►

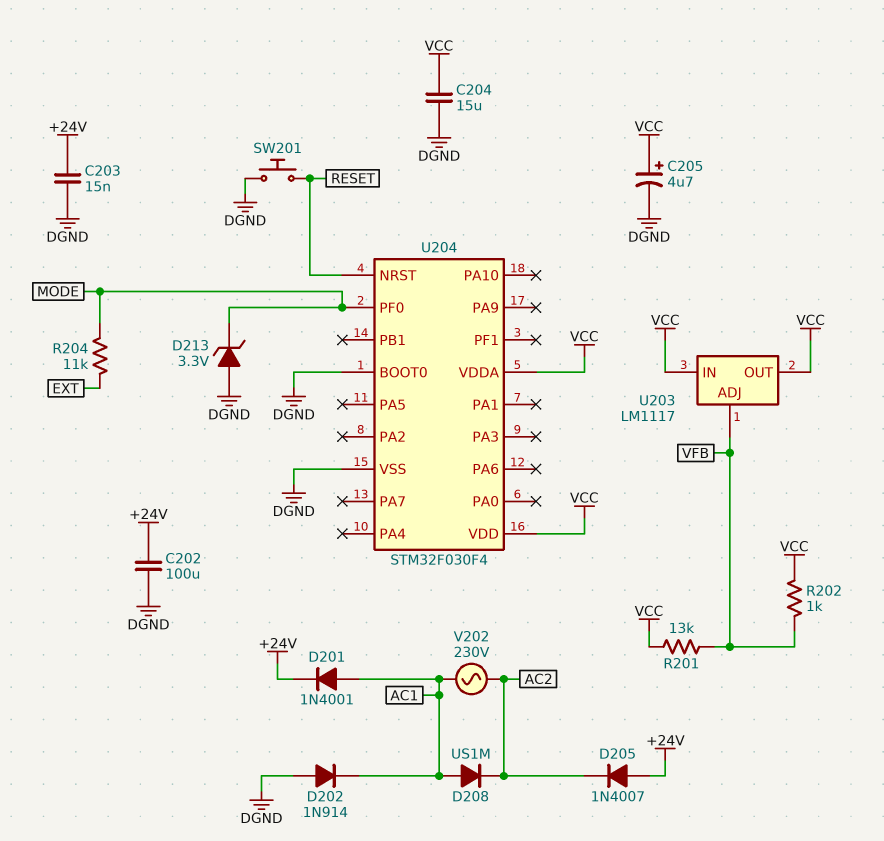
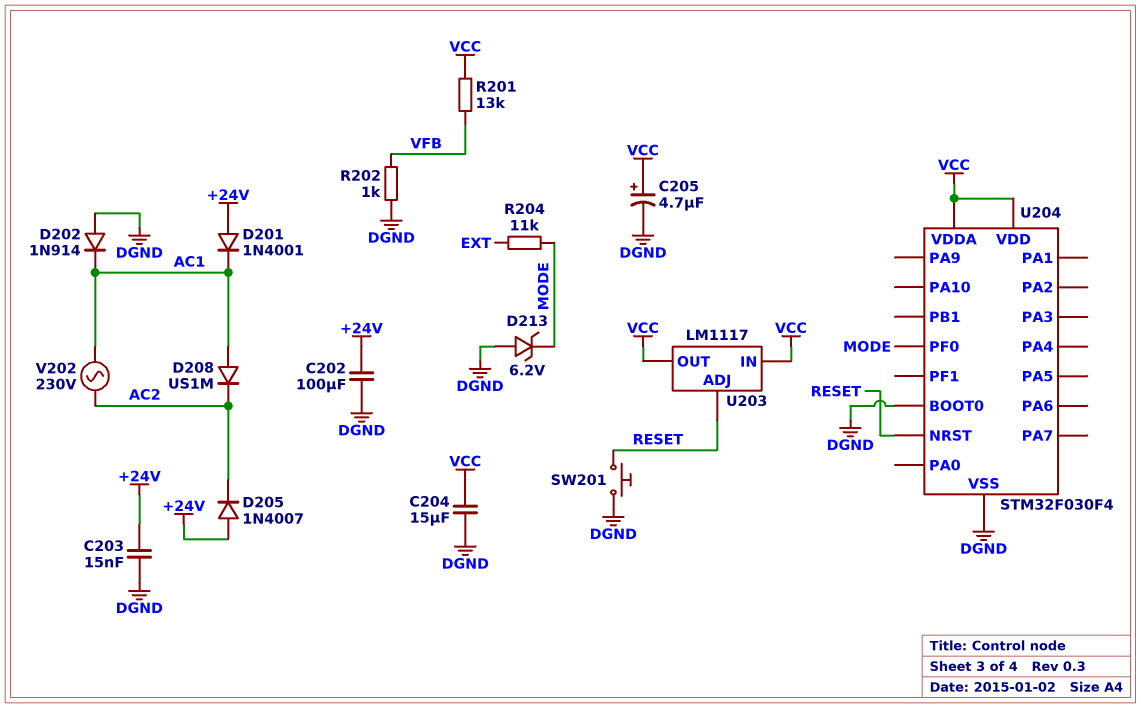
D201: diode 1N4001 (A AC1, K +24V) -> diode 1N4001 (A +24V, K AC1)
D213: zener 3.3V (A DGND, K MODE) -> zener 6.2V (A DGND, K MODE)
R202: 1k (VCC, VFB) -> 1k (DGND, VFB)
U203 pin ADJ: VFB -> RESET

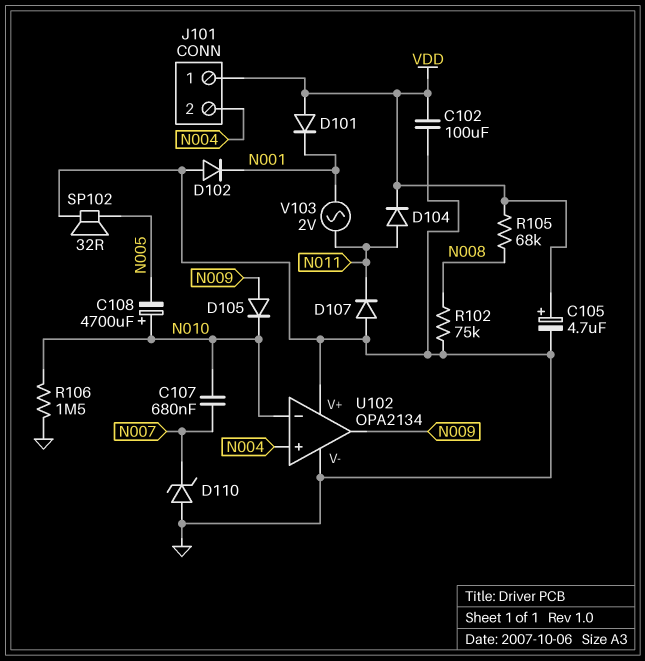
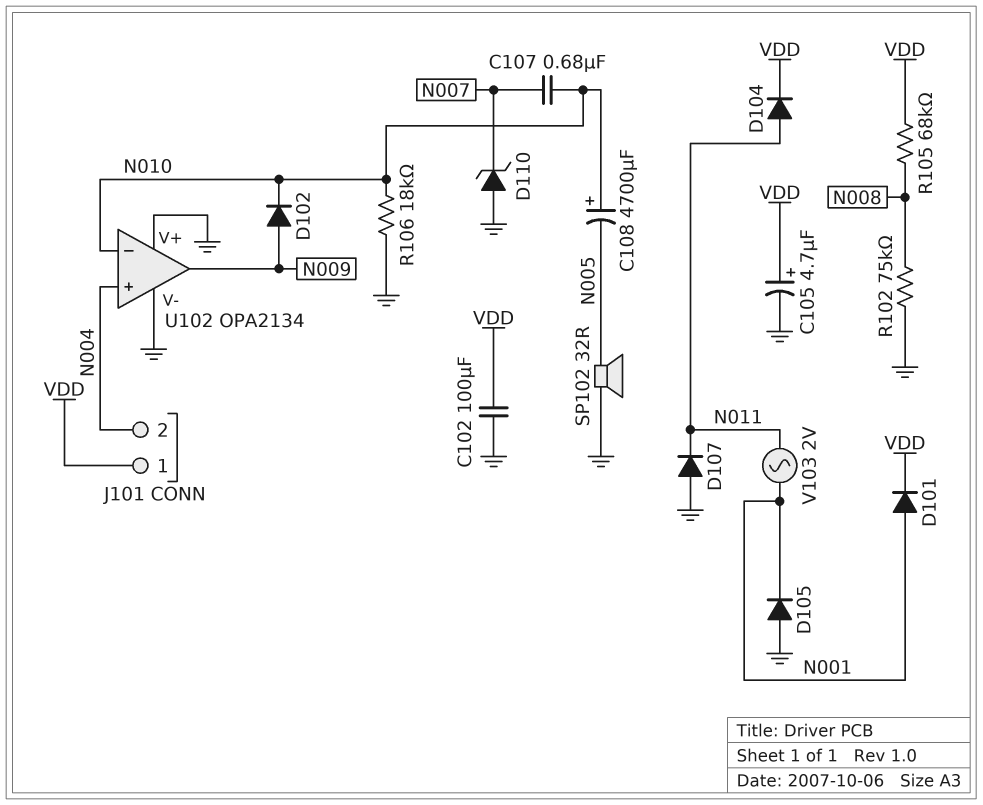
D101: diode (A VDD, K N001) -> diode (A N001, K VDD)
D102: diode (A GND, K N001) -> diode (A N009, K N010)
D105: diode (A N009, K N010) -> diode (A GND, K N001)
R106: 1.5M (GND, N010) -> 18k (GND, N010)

◄
►

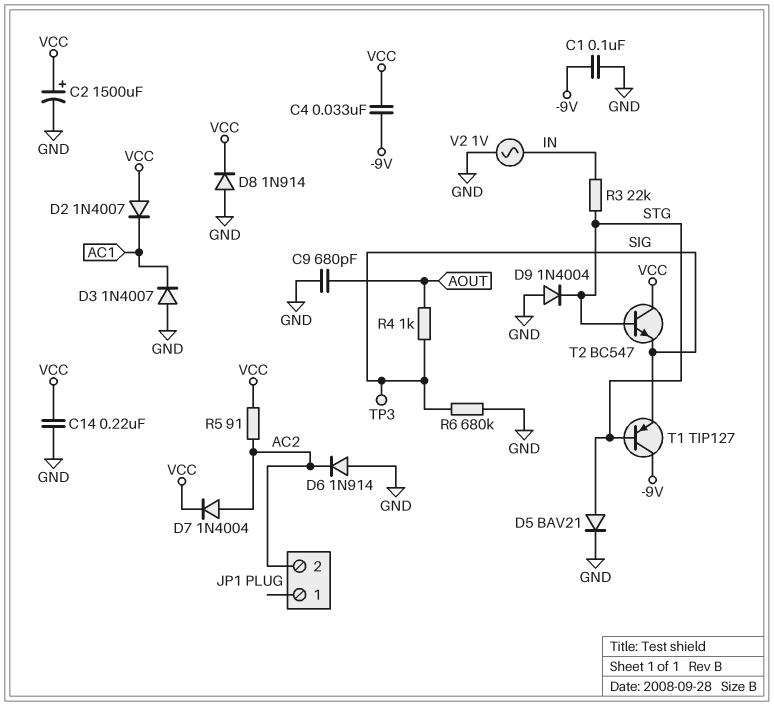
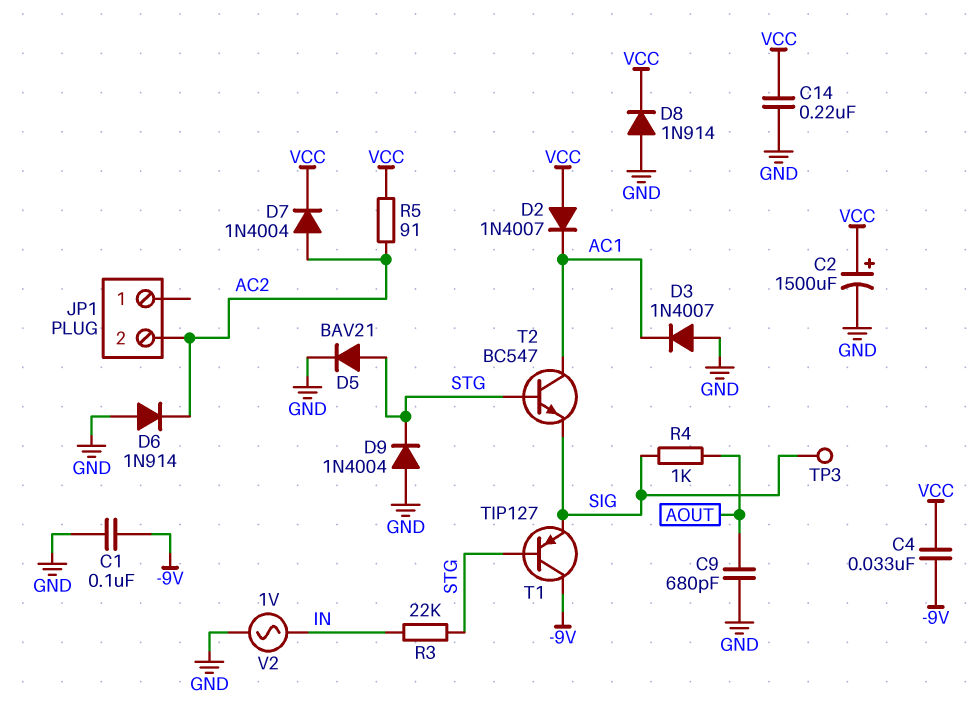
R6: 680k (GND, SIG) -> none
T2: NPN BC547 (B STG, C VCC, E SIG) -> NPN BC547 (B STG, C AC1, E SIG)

◄

**Problem description**:
Search the data above for the string "diode" and return every line that has it.

**Task solution**:
D201: diode 1N4001 (A AC1, K +24V) -> diode 1N4001 (A +24V, K AC1)
D101: diode (A VDD, K N001) -> diode (A N001, K VDD)
D102: diode (A GND, K N001) -> diode (A N009, K N010)
D105: diode (A N009, K N010) -> diode (A GND, K N001)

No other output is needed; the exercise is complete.